# [Try it]
Output each record below exactly as it stands, leaving out the pictures.

[Items from a dataset]
>>>

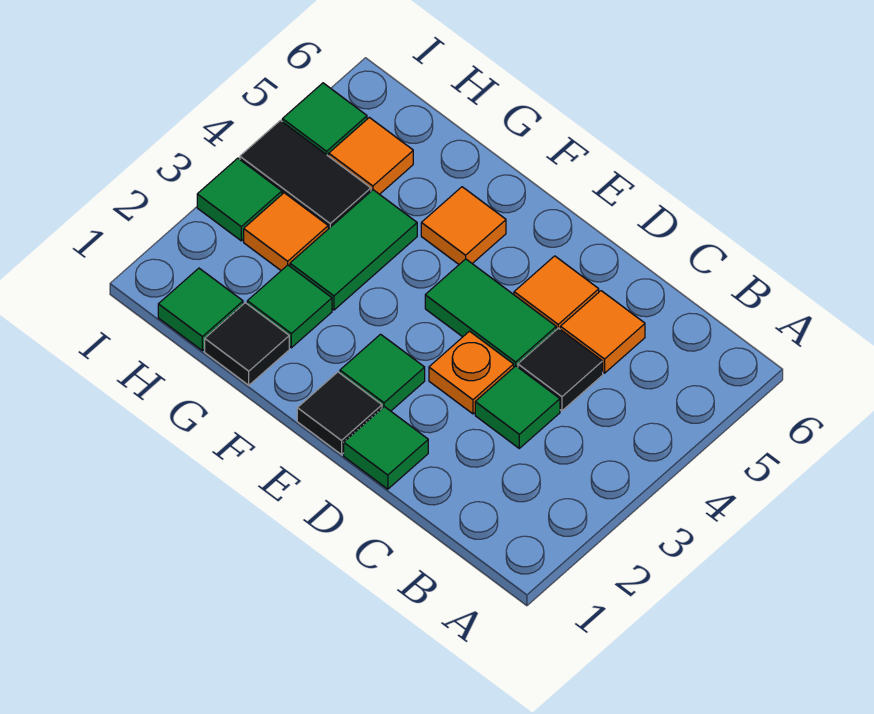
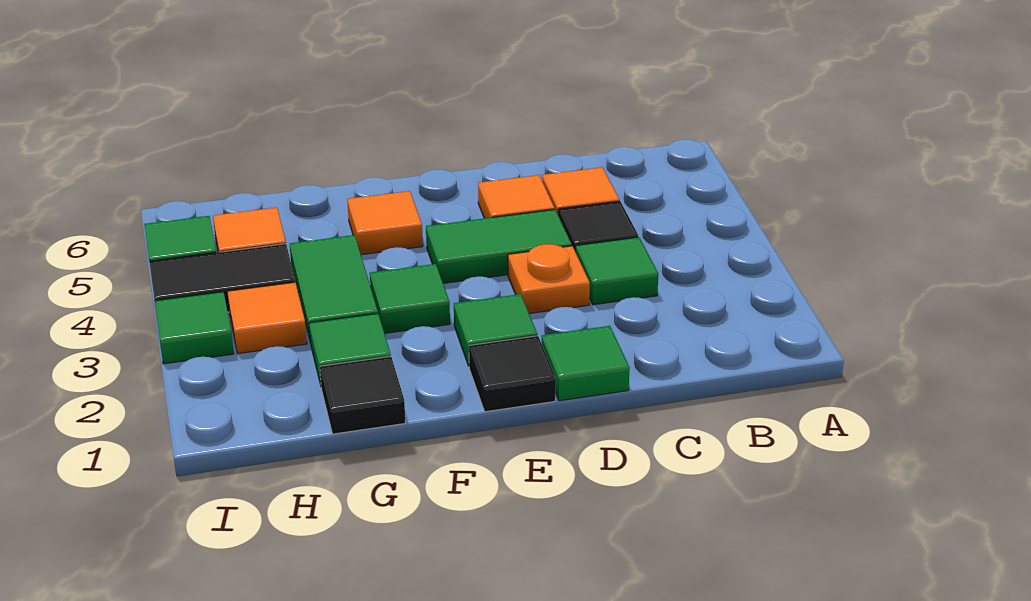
green tile H1 level 1 -> green tile F3 level 1

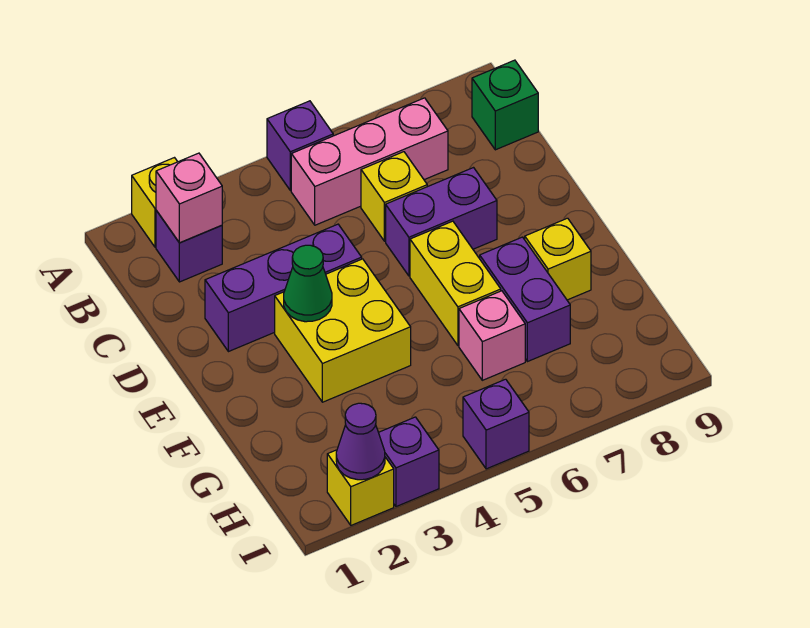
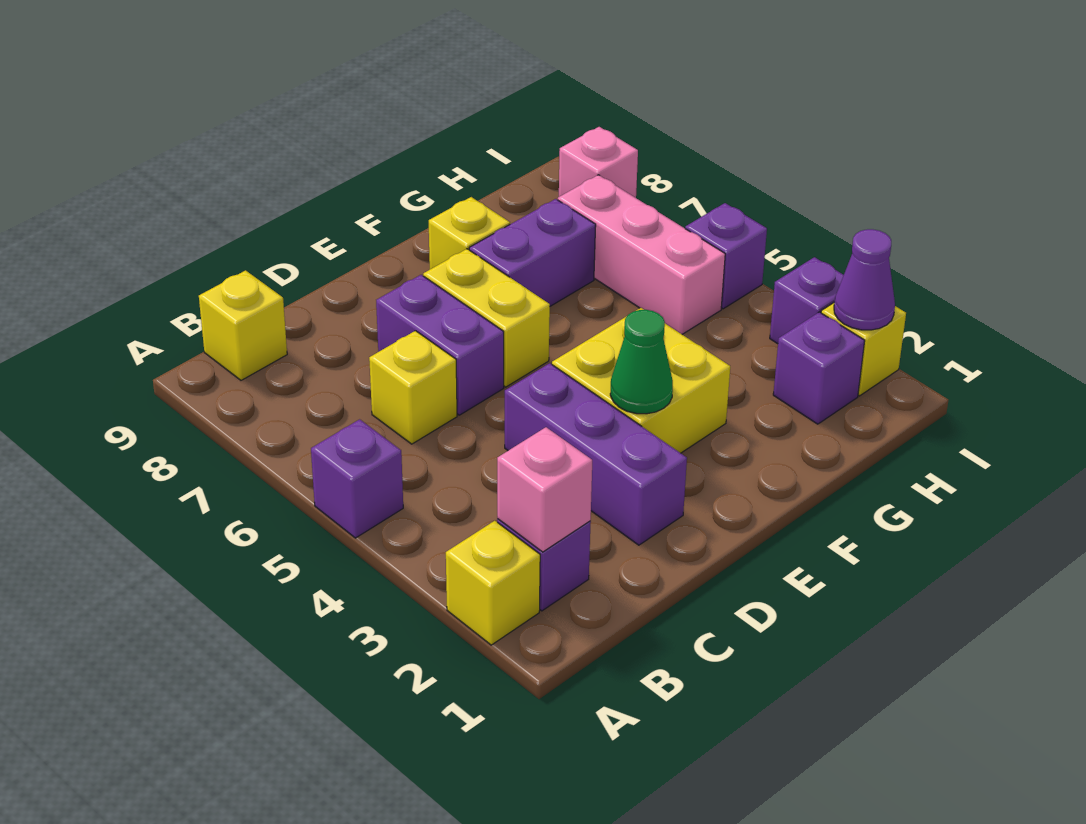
pink brick B5:B7 level 1 -> pink brick H5:H7 level 1
green brick B9 level 1 -> yellow brick B9 level 1
yellow brick E6:F6 level 1 -> yellow brick E6:E7 level 1
pink brick G6 level 1 -> pink brick I8 level 1
none -> purple brick H2 level 1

<<<

# [Your solution]
green tile H1 level 1 -> green tile F3 level 1

pink brick B5:B7 level 1 -> pink brick H5:H7 level 1
green brick B9 level 1 -> yellow brick B9 level 1
yellow brick E6:F6 level 1 -> yellow brick E6:E7 level 1
pink brick G6 level 1 -> pink brick I8 level 1
none -> purple brick H2 level 1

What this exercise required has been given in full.